§ **What you should do**: Each line below with the string "moved" should be copied.

===== Dataset

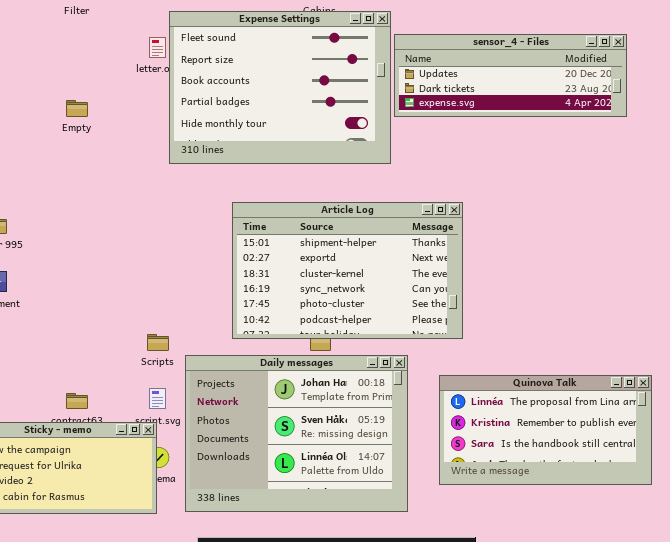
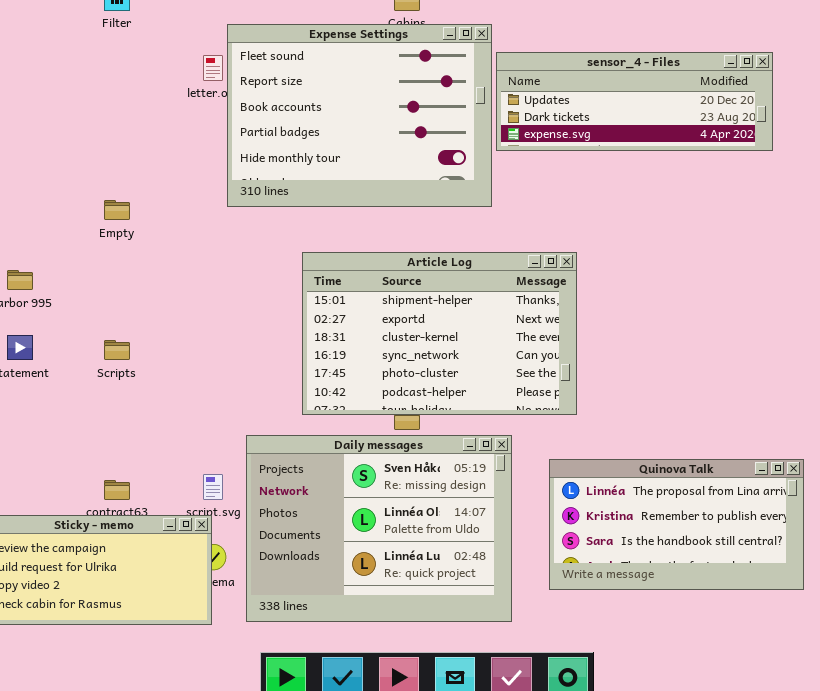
Empty: [66,100,88,117] -> [104,200,130,220], moved
Scripts: [147,334,169,351] -> [104,340,130,360], moved
Daily messages: [185,355,408,512] -> [246,435,512,622], scrolled down 1 row

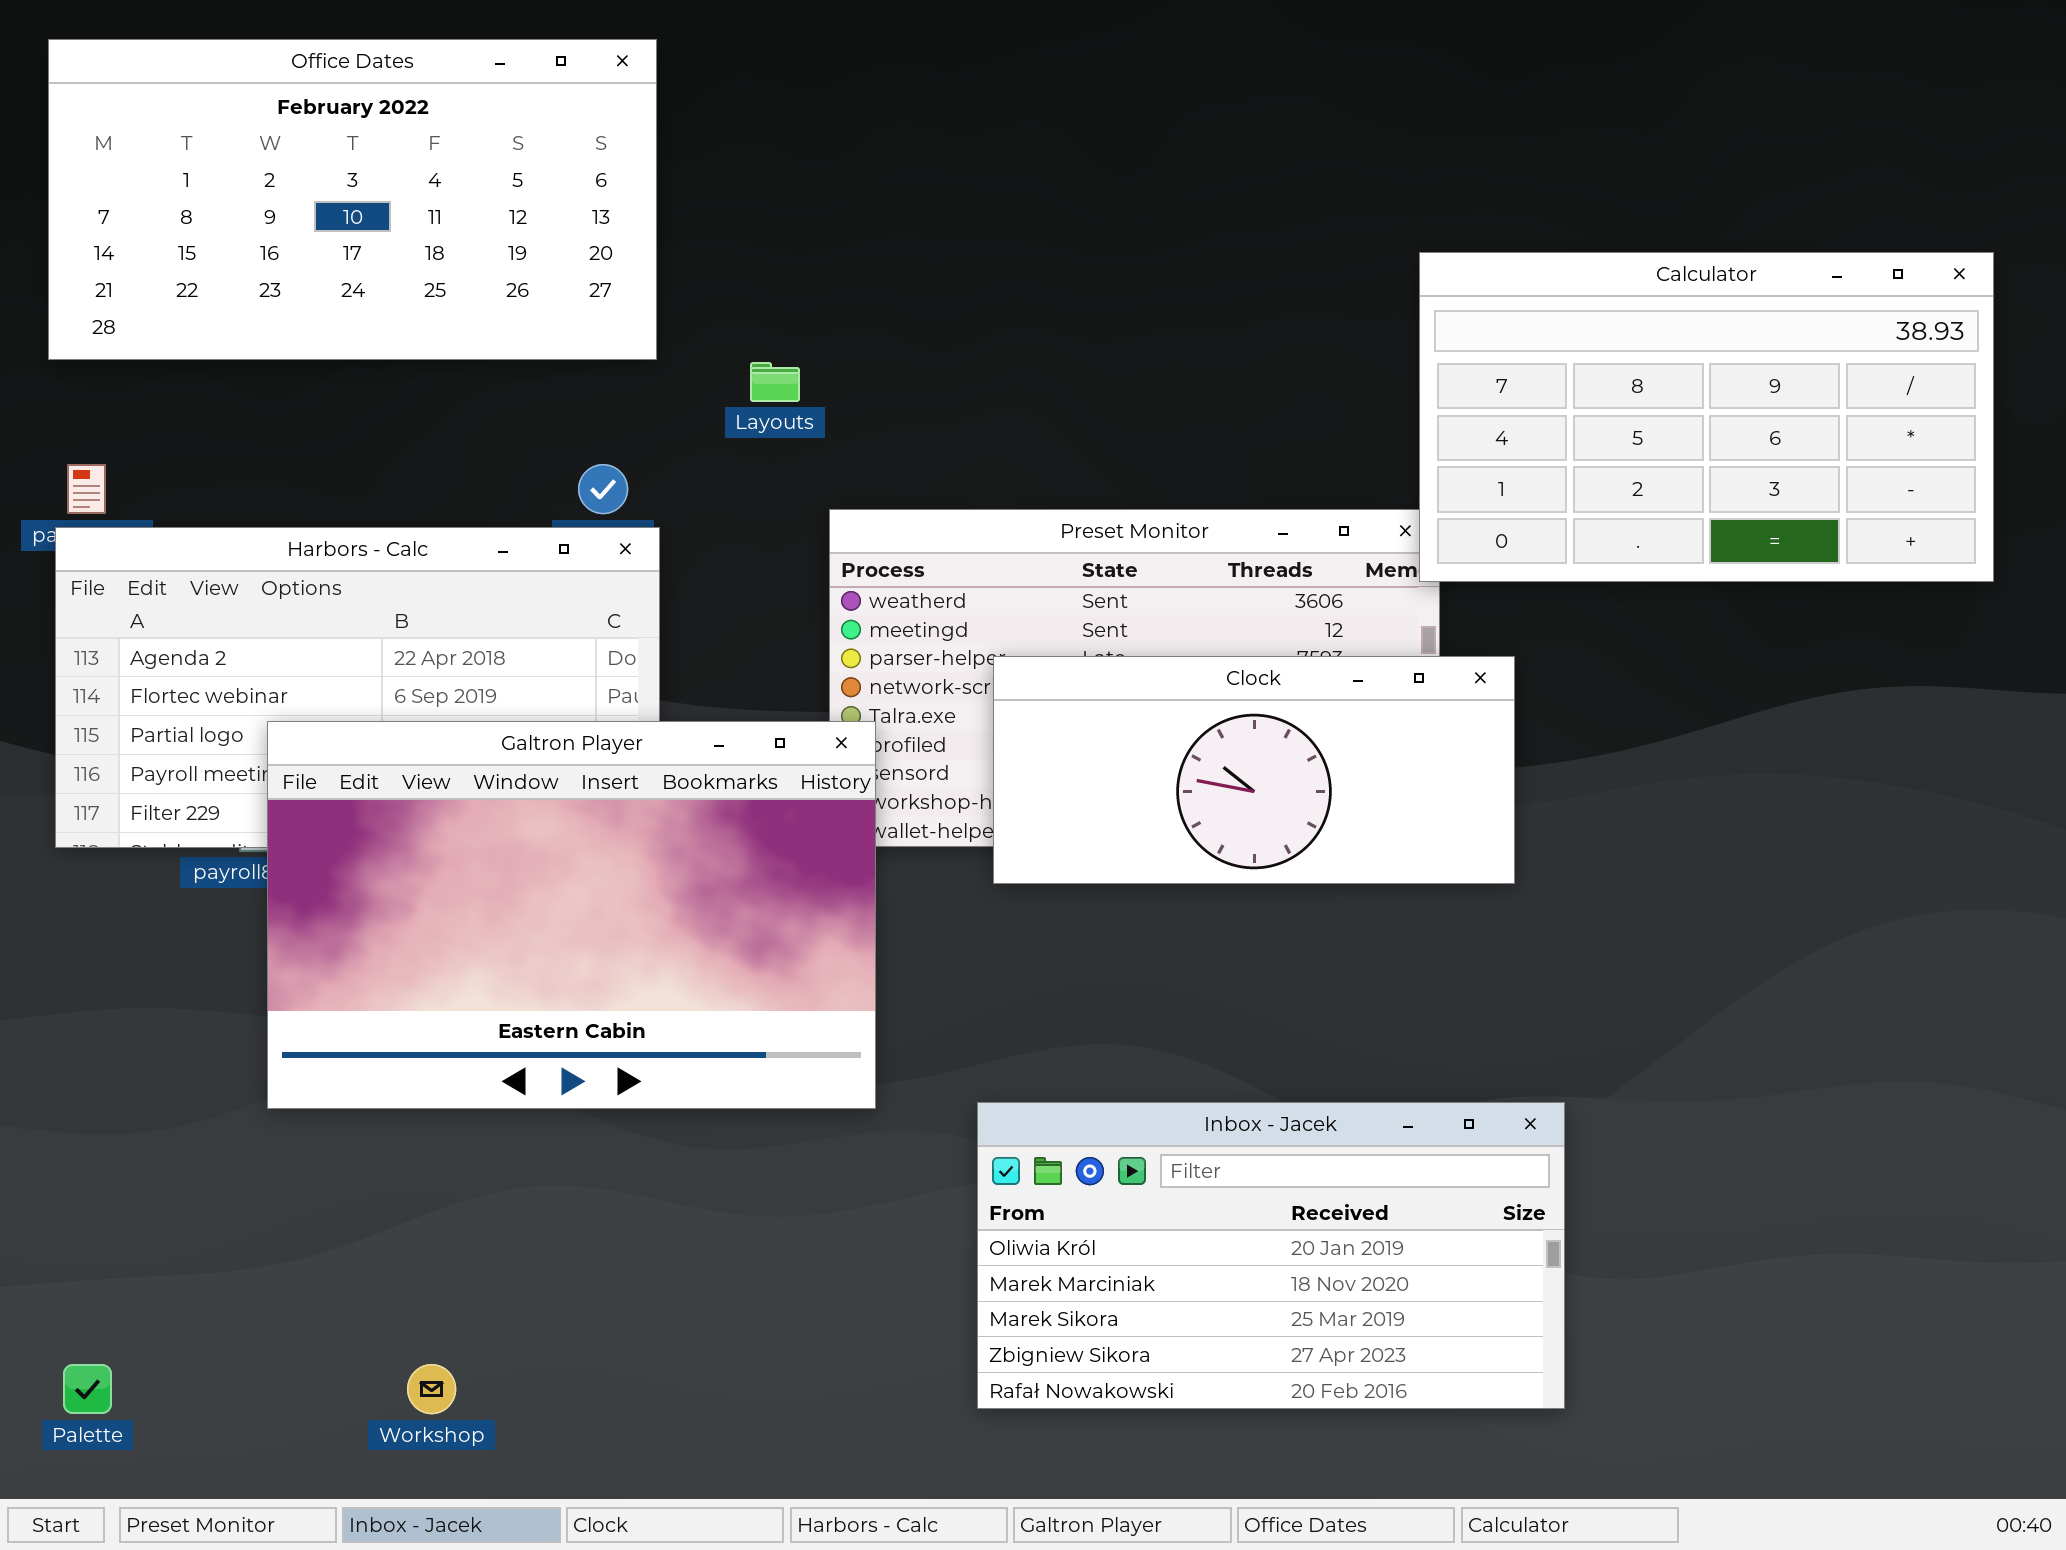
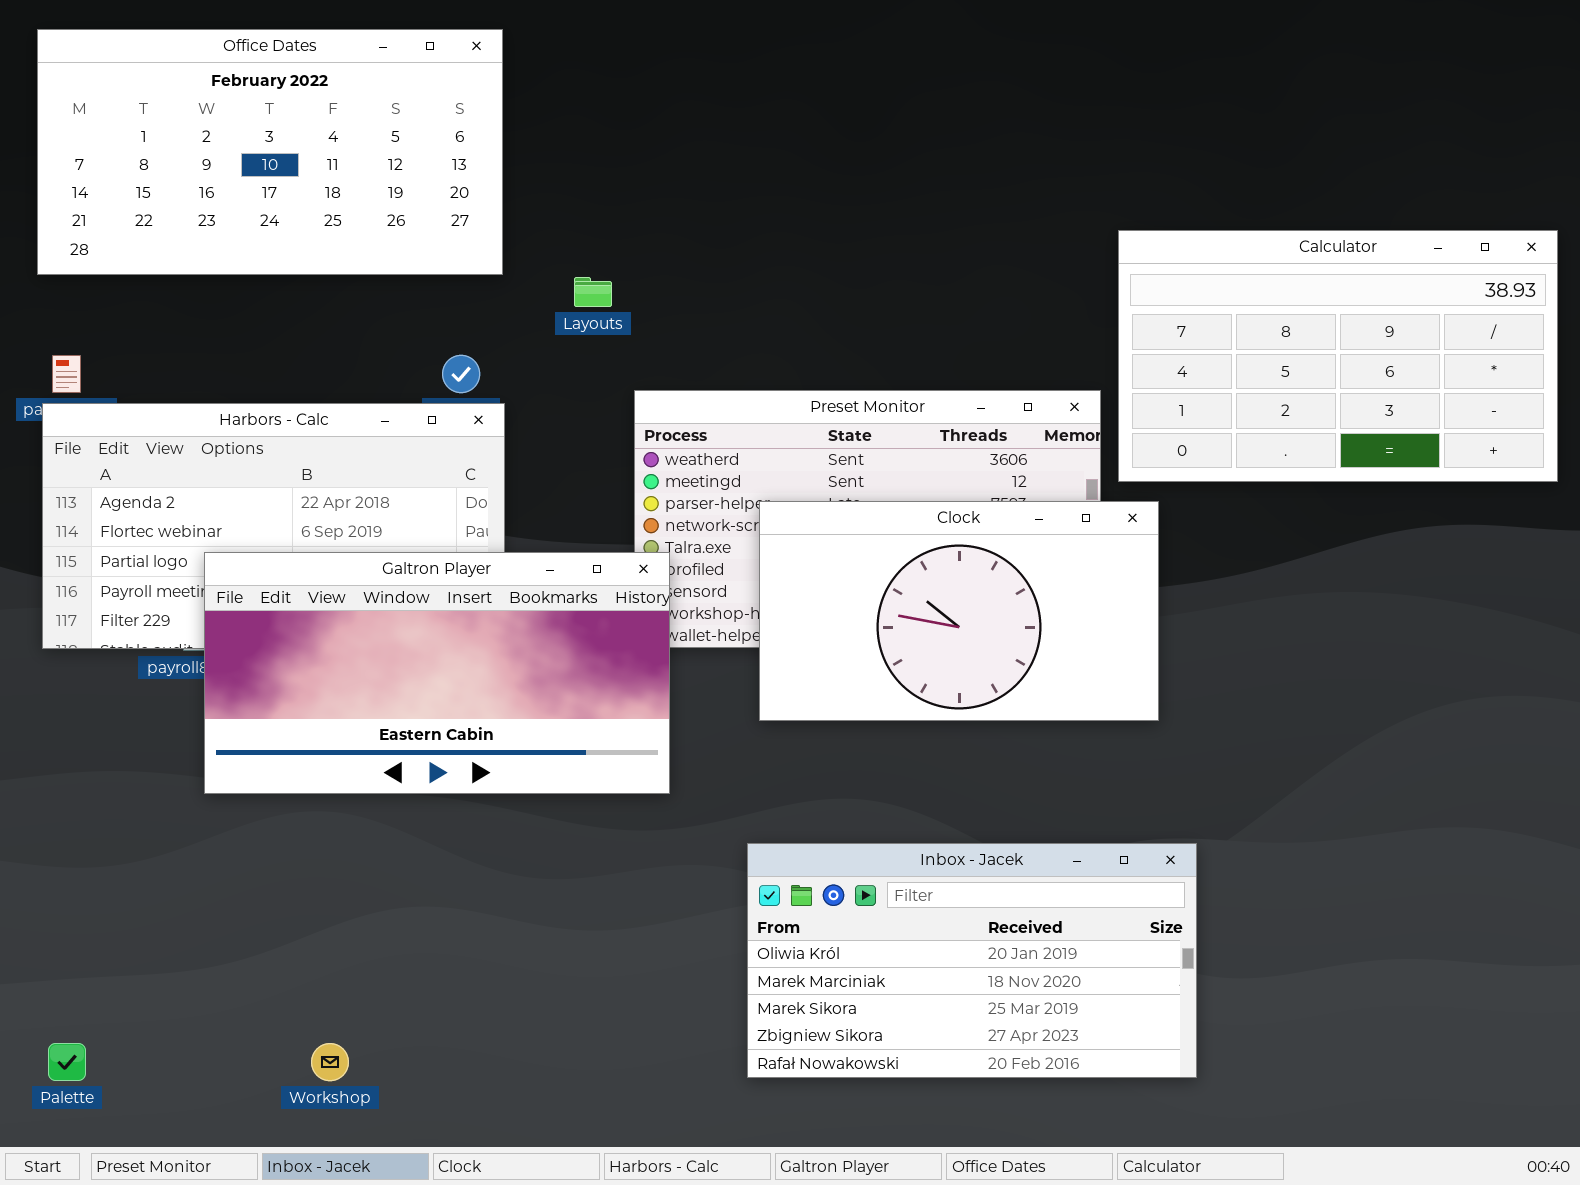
Calculator: [1419,252,1994,582] -> [1118,230,1558,482], moved
Clock: [993,656,1515,884] -> [759,501,1159,721], resized
Galtron Player: [267,721,876,1109] -> [204,552,670,794], resized

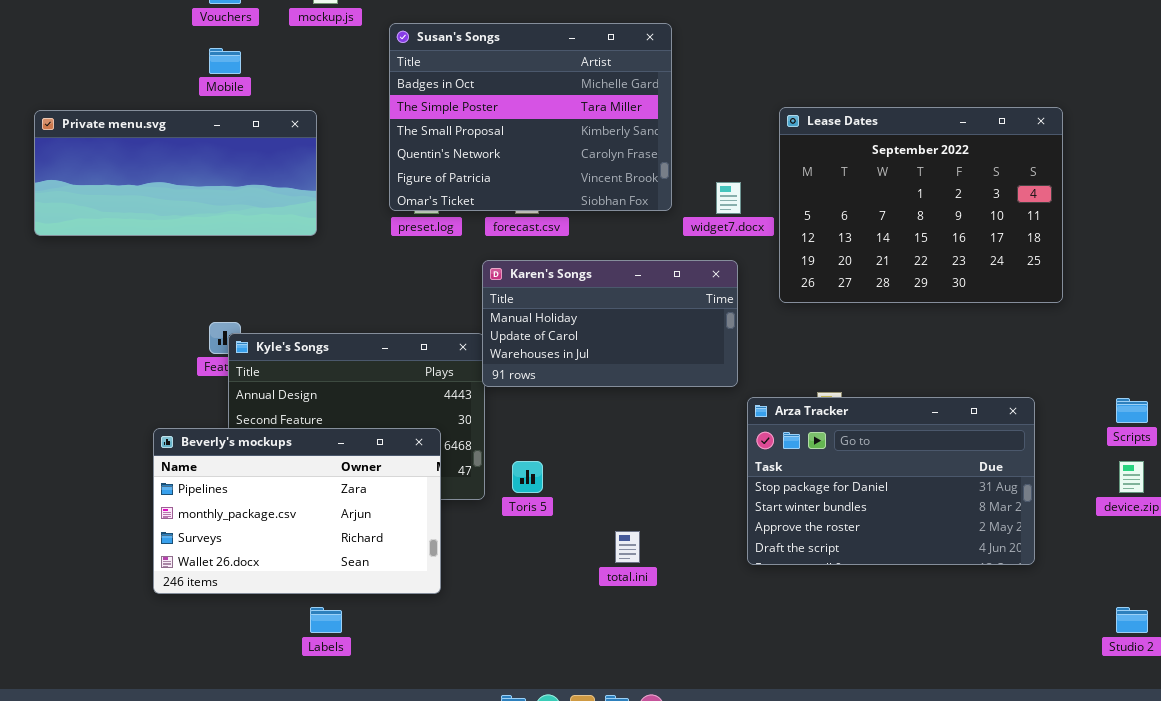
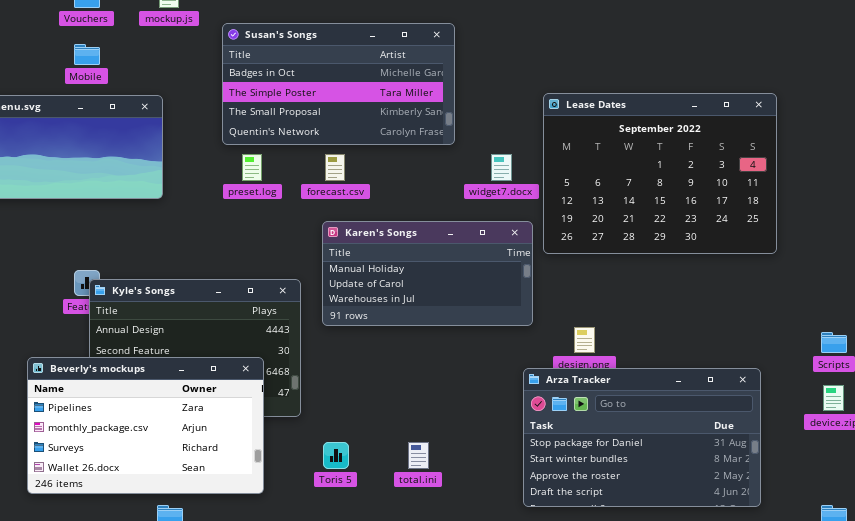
Susan's Songs: [389,23,672,211] -> [222,23,455,145], resized
Karen's Songs: [482,260,738,387] -> [322,221,533,326], moved
Arza Tracker: [747,397,1035,565] -> [523,368,761,507], moved
Toris 5: [512,461,543,493] -> [323,442,349,469], moved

==========

§ **Problem solution**:
Empty: [66,100,88,117] -> [104,200,130,220], moved
Scripts: [147,334,169,351] -> [104,340,130,360], moved
Calculator: [1419,252,1994,582] -> [1118,230,1558,482], moved
Karen's Songs: [482,260,738,387] -> [322,221,533,326], moved
Arza Tracker: [747,397,1035,565] -> [523,368,761,507], moved
Toris 5: [512,461,543,493] -> [323,442,349,469], moved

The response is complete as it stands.